*WORK TO BE COMPLETED:*
Take the entries that follow and return exactly the lines from the one holding "pink 2x2 round brick [287,93,339,149] -> none" through the one holding "purple 1x3 plate", both included. Nothing else is needed.

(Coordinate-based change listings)
___

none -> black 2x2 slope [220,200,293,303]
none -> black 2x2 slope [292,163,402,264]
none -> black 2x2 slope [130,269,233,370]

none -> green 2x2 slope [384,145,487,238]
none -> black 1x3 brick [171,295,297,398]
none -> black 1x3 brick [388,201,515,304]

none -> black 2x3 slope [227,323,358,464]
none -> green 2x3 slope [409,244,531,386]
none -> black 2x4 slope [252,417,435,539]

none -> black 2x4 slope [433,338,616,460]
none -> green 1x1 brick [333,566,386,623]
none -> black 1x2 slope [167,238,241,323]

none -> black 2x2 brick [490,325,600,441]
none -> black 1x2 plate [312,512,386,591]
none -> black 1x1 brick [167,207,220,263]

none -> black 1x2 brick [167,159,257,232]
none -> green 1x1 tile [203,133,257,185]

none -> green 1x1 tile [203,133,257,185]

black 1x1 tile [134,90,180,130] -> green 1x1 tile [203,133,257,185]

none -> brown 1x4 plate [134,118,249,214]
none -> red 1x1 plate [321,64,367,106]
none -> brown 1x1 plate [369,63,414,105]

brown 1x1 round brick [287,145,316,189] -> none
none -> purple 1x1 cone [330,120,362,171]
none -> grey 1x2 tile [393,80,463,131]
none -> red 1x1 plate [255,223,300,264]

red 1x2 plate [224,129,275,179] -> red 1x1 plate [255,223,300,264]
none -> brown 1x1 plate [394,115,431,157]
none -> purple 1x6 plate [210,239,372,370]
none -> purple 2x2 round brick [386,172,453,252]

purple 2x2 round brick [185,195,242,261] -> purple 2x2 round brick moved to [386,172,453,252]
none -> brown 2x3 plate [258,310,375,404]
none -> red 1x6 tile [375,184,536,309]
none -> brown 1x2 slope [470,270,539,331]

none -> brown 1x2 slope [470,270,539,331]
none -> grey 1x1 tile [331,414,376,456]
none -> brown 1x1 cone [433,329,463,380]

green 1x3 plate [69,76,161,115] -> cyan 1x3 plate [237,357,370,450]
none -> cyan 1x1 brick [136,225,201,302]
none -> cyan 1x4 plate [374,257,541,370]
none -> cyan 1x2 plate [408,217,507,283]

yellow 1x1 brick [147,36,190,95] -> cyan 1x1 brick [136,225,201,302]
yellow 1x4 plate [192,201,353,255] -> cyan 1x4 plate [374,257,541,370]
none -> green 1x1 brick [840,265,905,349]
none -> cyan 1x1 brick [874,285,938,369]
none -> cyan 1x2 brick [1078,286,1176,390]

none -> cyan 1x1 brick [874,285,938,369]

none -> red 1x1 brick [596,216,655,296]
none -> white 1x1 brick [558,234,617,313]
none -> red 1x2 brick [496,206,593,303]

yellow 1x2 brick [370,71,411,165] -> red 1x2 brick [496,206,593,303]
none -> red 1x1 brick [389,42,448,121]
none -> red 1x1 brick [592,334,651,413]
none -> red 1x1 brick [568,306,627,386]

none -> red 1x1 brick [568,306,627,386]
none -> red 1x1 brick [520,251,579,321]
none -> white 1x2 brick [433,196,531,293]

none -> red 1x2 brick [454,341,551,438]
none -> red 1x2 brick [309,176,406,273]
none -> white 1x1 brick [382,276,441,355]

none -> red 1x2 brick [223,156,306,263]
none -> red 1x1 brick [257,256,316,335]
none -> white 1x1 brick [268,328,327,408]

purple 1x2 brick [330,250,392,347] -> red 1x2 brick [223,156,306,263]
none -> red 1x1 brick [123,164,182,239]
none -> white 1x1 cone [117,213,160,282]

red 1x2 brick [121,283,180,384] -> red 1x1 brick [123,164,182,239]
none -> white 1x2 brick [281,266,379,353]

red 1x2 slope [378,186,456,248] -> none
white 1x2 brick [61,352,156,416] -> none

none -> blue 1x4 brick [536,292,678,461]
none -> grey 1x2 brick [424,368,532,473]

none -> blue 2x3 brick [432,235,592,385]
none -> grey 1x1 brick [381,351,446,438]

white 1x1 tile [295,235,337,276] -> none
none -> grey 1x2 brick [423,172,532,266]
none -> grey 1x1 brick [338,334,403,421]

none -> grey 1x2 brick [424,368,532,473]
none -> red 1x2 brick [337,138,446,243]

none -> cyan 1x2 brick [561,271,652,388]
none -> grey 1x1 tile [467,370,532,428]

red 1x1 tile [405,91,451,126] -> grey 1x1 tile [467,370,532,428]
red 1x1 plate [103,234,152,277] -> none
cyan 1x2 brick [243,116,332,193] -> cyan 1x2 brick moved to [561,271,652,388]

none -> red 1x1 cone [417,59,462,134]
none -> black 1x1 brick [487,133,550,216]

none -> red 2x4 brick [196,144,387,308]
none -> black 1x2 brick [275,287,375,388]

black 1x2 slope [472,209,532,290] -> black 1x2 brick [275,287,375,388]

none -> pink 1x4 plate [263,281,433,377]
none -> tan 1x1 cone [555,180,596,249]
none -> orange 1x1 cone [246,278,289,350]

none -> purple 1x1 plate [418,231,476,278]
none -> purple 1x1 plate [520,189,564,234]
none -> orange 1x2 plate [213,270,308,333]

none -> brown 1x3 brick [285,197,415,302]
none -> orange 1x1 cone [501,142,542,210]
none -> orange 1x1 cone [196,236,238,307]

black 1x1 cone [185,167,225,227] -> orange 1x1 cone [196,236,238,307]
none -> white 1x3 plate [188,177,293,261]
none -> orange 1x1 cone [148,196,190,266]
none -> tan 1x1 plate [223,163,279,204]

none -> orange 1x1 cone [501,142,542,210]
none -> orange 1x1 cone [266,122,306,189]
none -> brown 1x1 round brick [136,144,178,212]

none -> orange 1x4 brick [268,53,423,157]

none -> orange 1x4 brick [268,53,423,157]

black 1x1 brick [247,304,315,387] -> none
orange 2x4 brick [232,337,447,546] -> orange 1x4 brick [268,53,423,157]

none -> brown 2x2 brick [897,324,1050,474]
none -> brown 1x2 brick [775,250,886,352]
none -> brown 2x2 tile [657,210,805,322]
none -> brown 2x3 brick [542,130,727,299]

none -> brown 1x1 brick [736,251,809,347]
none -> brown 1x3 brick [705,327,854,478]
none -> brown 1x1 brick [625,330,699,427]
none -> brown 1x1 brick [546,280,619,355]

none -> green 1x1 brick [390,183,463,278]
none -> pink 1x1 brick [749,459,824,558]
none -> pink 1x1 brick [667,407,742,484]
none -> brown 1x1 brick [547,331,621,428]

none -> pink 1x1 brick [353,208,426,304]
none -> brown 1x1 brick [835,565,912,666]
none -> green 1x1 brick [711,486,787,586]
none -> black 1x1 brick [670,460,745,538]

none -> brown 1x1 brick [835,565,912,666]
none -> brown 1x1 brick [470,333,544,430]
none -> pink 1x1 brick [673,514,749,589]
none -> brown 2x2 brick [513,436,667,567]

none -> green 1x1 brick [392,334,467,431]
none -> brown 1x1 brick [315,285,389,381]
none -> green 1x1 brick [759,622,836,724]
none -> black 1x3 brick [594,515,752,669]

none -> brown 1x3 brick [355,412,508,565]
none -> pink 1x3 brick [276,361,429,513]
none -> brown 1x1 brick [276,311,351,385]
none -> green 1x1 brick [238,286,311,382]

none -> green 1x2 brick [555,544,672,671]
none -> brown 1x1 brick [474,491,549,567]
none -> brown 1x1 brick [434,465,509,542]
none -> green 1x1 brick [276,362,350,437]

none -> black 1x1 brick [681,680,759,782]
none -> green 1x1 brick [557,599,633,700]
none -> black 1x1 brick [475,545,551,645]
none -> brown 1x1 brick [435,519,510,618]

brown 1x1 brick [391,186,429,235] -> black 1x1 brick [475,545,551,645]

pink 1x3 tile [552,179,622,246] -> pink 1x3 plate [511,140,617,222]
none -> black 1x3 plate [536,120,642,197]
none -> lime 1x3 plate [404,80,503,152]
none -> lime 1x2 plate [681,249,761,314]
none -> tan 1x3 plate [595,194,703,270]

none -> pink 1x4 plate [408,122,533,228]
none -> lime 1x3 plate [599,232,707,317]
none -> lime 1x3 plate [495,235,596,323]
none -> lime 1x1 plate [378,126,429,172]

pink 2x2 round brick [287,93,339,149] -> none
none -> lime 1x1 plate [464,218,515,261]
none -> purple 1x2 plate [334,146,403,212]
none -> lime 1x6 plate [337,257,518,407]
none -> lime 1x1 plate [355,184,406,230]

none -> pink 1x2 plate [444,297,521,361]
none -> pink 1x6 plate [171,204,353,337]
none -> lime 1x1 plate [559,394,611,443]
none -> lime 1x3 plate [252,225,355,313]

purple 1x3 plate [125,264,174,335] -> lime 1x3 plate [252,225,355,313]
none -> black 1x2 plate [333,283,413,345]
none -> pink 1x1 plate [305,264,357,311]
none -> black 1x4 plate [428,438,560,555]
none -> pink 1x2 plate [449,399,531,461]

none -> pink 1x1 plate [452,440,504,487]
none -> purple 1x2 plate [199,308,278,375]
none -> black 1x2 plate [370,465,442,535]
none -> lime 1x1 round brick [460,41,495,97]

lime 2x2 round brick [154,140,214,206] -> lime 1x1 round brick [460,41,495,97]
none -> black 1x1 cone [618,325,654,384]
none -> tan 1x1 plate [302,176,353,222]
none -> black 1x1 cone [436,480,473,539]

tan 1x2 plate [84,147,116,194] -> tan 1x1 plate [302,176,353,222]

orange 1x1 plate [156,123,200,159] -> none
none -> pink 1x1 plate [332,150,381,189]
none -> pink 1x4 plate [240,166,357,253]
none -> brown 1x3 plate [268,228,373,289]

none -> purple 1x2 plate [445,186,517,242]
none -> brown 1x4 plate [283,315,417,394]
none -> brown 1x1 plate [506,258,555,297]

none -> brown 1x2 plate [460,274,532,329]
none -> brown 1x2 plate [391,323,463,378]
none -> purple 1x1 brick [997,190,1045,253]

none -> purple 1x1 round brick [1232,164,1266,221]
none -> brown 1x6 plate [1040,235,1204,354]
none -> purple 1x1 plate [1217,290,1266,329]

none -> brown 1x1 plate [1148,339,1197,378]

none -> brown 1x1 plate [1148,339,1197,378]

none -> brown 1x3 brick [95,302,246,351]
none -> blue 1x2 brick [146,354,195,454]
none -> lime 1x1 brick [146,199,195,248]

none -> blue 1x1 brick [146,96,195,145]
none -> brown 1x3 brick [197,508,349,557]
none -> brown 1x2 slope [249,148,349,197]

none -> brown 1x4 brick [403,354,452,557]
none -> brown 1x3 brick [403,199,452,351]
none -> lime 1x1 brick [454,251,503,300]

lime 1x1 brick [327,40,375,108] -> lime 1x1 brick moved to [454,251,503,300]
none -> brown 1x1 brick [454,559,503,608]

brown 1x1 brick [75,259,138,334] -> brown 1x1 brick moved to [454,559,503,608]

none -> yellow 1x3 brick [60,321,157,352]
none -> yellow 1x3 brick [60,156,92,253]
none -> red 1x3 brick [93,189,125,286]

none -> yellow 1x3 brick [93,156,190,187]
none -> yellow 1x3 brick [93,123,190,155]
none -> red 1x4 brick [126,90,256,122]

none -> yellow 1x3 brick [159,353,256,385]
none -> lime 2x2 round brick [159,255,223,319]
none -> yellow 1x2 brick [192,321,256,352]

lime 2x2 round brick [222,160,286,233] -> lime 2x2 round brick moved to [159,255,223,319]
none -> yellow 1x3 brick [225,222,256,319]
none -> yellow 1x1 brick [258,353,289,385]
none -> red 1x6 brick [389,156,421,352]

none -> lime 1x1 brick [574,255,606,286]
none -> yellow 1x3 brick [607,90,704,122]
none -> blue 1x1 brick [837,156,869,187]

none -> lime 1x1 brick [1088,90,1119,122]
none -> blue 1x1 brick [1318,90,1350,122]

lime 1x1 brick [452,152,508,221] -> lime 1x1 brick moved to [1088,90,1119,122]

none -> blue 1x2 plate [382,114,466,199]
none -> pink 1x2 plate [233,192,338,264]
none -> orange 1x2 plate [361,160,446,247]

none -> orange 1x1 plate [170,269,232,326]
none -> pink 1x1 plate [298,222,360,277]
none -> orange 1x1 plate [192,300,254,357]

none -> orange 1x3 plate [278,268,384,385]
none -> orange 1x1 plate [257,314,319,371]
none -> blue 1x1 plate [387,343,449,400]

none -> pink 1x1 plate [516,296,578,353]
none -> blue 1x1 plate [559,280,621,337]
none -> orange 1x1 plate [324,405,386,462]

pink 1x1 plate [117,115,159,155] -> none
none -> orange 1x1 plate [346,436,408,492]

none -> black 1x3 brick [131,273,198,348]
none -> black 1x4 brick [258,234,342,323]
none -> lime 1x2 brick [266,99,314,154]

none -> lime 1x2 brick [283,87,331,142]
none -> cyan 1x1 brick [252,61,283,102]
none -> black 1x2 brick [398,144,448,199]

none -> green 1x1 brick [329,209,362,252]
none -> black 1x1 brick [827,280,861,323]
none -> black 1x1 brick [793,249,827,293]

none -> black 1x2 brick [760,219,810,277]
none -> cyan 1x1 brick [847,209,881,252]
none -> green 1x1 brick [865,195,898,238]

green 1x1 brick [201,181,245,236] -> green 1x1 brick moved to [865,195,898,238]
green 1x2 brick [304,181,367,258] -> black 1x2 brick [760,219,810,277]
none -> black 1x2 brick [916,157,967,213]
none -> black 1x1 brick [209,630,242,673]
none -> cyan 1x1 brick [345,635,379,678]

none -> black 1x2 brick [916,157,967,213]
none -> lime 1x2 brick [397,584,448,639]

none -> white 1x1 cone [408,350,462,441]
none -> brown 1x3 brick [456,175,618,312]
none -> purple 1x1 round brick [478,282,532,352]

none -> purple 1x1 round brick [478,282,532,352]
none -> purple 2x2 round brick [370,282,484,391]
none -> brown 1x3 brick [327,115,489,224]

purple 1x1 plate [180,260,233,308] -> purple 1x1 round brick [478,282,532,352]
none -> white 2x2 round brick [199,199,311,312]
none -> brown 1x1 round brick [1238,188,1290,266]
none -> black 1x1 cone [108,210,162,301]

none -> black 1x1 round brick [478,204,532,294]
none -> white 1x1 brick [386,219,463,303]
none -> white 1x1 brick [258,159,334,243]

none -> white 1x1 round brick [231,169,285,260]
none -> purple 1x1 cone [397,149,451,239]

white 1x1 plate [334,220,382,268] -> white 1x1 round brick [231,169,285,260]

___

*YOUR RESPONSE:*
pink 2x2 round brick [287,93,339,149] -> none
none -> lime 1x1 plate [464,218,515,261]
none -> purple 1x2 plate [334,146,403,212]
none -> lime 1x6 plate [337,257,518,407]
none -> lime 1x1 plate [355,184,406,230]

none -> pink 1x2 plate [444,297,521,361]
none -> pink 1x6 plate [171,204,353,337]
none -> lime 1x1 plate [559,394,611,443]
none -> lime 1x3 plate [252,225,355,313]

purple 1x3 plate [125,264,174,335] -> lime 1x3 plate [252,225,355,313]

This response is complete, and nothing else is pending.